## [SUPPLIED DATA]
########
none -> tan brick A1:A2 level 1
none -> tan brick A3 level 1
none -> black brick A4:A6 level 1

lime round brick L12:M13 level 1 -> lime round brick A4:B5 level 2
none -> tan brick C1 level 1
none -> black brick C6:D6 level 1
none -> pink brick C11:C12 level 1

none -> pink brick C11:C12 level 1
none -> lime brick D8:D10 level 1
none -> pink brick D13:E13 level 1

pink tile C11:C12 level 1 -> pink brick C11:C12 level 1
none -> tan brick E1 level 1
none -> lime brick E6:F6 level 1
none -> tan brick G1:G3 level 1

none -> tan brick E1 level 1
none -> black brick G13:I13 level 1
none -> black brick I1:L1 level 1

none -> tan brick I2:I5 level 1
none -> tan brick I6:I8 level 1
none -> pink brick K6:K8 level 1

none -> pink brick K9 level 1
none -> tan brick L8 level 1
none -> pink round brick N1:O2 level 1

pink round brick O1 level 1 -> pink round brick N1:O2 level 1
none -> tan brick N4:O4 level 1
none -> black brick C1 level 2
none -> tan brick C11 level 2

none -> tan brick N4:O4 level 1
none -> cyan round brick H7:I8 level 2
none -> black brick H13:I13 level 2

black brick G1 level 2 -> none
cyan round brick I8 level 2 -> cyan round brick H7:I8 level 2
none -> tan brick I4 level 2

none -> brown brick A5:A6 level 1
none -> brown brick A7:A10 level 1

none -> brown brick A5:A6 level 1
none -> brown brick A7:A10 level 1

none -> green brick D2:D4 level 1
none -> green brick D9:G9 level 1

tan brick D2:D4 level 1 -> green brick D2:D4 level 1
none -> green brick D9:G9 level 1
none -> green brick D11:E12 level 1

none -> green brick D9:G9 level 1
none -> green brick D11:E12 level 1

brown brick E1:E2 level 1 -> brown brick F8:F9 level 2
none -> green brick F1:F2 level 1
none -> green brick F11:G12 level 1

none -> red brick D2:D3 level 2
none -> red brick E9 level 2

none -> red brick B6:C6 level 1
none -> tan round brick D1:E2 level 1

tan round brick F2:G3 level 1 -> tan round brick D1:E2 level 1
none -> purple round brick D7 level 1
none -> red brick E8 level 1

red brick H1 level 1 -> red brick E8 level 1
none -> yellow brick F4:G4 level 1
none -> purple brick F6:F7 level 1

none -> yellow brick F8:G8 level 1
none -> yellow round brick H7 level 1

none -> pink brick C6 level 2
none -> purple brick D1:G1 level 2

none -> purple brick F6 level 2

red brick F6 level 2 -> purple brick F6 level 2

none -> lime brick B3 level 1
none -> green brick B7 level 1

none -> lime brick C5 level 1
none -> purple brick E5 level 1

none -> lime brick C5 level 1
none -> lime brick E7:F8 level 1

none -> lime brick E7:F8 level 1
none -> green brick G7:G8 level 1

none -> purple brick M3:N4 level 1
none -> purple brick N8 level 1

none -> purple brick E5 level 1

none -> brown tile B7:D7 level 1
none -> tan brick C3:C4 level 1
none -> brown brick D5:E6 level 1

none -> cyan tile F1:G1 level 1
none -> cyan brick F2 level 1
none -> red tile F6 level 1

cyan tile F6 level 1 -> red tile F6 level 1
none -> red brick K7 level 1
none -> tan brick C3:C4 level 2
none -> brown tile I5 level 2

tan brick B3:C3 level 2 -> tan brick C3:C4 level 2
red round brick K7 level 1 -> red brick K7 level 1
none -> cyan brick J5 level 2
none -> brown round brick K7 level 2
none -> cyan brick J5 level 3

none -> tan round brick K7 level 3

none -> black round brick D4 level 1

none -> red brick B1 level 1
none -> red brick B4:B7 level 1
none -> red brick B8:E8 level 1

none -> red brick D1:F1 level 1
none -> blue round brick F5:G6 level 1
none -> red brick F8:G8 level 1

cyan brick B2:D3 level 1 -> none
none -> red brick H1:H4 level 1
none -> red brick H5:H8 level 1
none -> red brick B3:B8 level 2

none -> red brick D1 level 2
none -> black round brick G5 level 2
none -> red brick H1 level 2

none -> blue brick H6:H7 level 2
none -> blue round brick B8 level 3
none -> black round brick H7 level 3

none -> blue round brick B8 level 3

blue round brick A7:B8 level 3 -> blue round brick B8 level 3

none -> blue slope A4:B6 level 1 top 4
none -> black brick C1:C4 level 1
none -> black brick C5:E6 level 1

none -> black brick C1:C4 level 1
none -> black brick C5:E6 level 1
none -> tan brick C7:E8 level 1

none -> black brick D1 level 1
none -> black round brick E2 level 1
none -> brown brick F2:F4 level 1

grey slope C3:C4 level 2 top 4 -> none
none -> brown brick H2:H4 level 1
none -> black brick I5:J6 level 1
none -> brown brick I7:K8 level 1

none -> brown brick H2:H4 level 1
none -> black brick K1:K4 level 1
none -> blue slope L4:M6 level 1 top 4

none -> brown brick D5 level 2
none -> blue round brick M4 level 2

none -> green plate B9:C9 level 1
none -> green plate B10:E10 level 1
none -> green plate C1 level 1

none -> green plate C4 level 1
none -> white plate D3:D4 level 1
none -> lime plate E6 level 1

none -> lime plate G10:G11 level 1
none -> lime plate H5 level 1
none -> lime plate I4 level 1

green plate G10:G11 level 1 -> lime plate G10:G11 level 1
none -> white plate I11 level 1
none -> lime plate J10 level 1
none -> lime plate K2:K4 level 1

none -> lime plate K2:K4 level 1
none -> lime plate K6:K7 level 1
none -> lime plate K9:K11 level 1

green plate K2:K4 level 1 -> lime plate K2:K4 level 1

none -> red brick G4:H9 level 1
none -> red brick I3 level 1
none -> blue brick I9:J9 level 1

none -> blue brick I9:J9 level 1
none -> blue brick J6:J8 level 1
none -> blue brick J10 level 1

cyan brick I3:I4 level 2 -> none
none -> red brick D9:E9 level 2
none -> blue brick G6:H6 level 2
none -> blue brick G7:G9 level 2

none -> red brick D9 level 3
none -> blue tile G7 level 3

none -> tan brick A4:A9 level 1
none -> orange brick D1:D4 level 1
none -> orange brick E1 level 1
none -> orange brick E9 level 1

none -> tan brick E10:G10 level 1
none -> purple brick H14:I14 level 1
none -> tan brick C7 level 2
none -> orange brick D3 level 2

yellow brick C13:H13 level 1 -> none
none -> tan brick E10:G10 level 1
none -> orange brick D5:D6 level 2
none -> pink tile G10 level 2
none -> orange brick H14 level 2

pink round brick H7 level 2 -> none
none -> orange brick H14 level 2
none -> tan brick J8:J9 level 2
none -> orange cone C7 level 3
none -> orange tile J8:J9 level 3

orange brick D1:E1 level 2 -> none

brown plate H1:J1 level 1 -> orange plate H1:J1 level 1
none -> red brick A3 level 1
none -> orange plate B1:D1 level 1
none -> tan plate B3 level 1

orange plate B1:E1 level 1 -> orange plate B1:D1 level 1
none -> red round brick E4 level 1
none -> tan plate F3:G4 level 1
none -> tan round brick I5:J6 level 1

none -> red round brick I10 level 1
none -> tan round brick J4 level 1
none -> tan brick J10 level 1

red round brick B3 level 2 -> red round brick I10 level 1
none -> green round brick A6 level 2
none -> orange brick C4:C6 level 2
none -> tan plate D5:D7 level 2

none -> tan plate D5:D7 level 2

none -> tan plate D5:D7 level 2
########
## [TASK PROMPT]
What lines of the material above contain "pink"? Return each of them.

## [EXERCISE SOLUTION]
none -> pink brick C11:C12 level 1
none -> pink brick C11:C12 level 1
none -> pink brick D13:E13 level 1
pink tile C11:C12 level 1 -> pink brick C11:C12 level 1
none -> pink brick K6:K8 level 1
none -> pink brick K9 level 1
none -> pink round brick N1:O2 level 1
pink round brick O1 level 1 -> pink round brick N1:O2 level 1
none -> pink brick C6 level 2
none -> pink tile G10 level 2
pink round brick H7 level 2 -> none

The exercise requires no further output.